=== Begin Enclosure ===

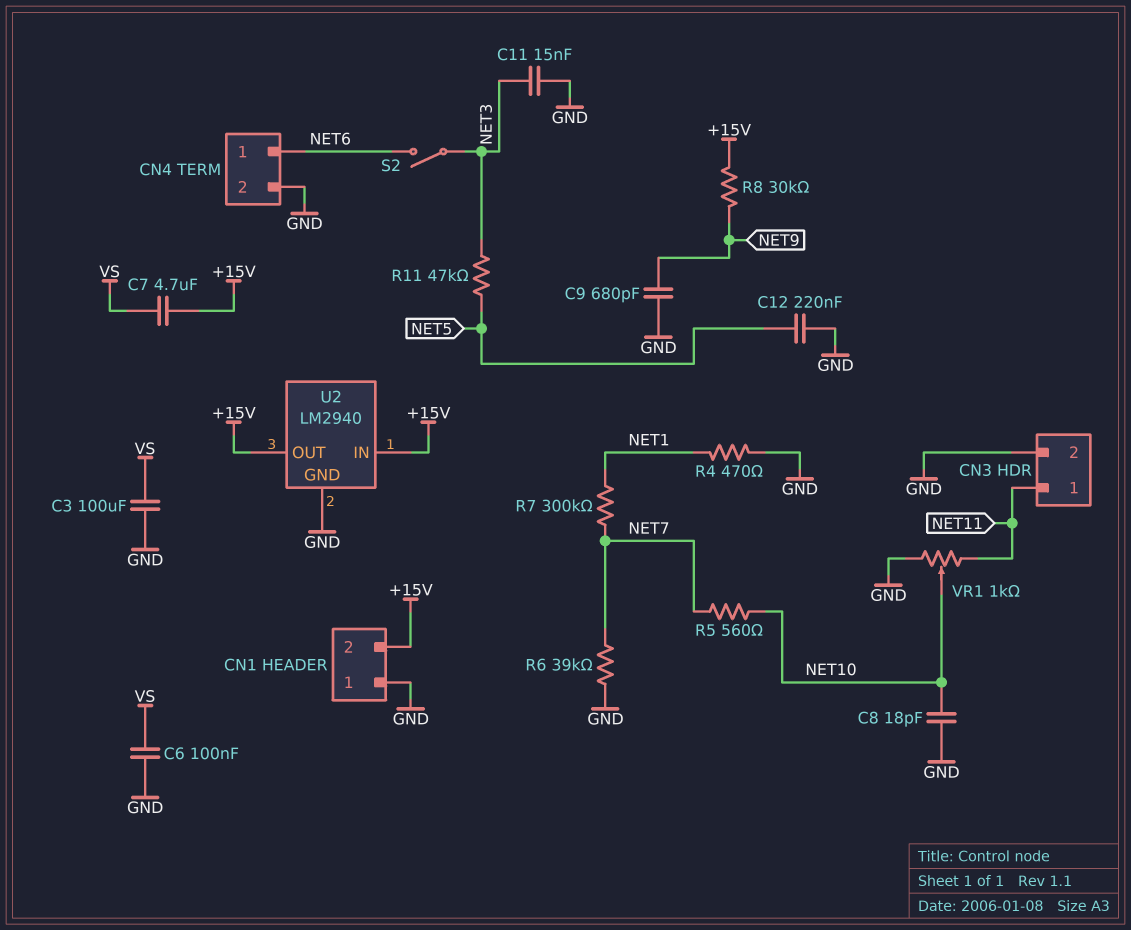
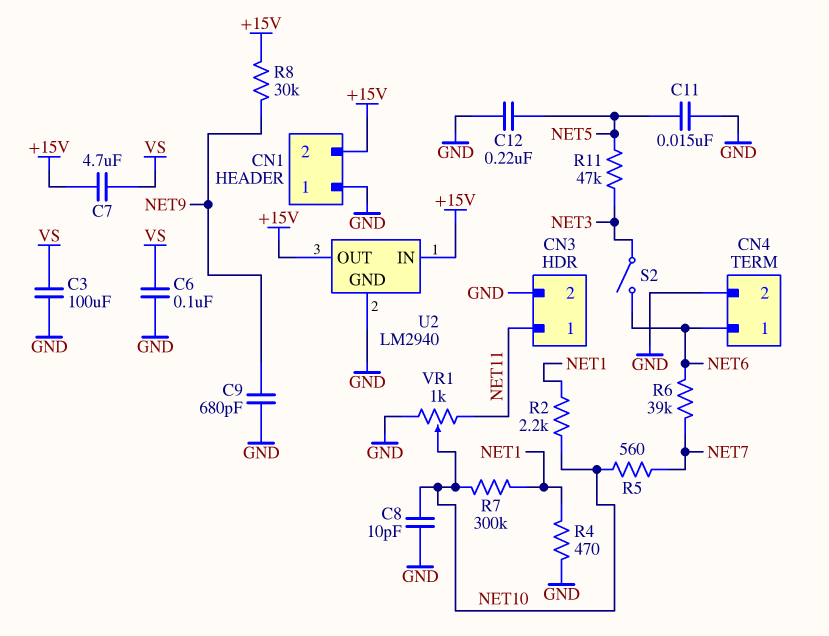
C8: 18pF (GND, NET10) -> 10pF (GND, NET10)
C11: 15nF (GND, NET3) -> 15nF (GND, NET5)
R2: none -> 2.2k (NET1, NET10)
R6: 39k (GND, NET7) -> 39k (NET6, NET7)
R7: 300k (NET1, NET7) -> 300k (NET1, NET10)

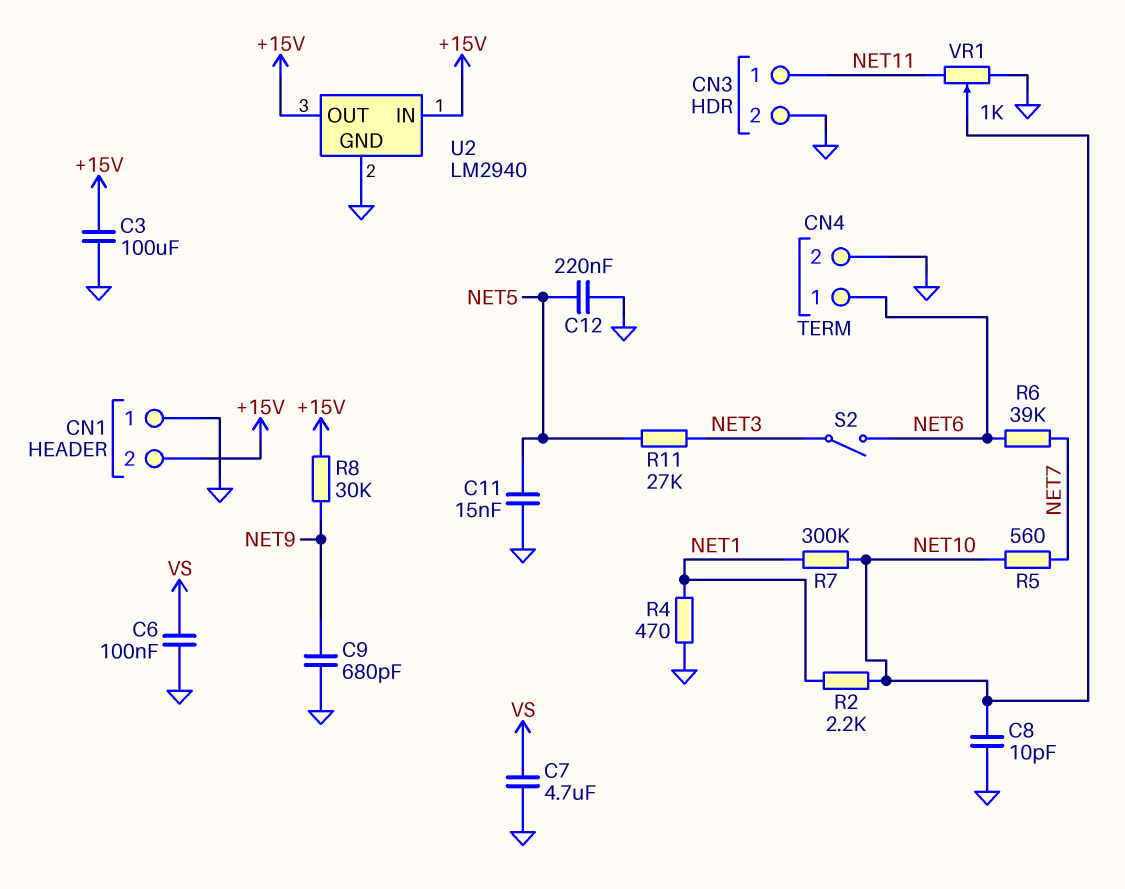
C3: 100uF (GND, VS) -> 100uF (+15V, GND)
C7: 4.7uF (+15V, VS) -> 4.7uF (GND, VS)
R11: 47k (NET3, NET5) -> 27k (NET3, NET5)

=== End Enclosure ===

Pictures excluded, output exactly the line that contains "R2: none -> 2.2k (NET1, NET10)" and every line after it to the end of the data above.

R2: none -> 2.2k (NET1, NET10)
R6: 39k (GND, NET7) -> 39k (NET6, NET7)
R7: 300k (NET1, NET7) -> 300k (NET1, NET10)

C3: 100uF (GND, VS) -> 100uF (+15V, GND)
C7: 4.7uF (+15V, VS) -> 4.7uF (GND, VS)
R11: 47k (NET3, NET5) -> 27k (NET3, NET5)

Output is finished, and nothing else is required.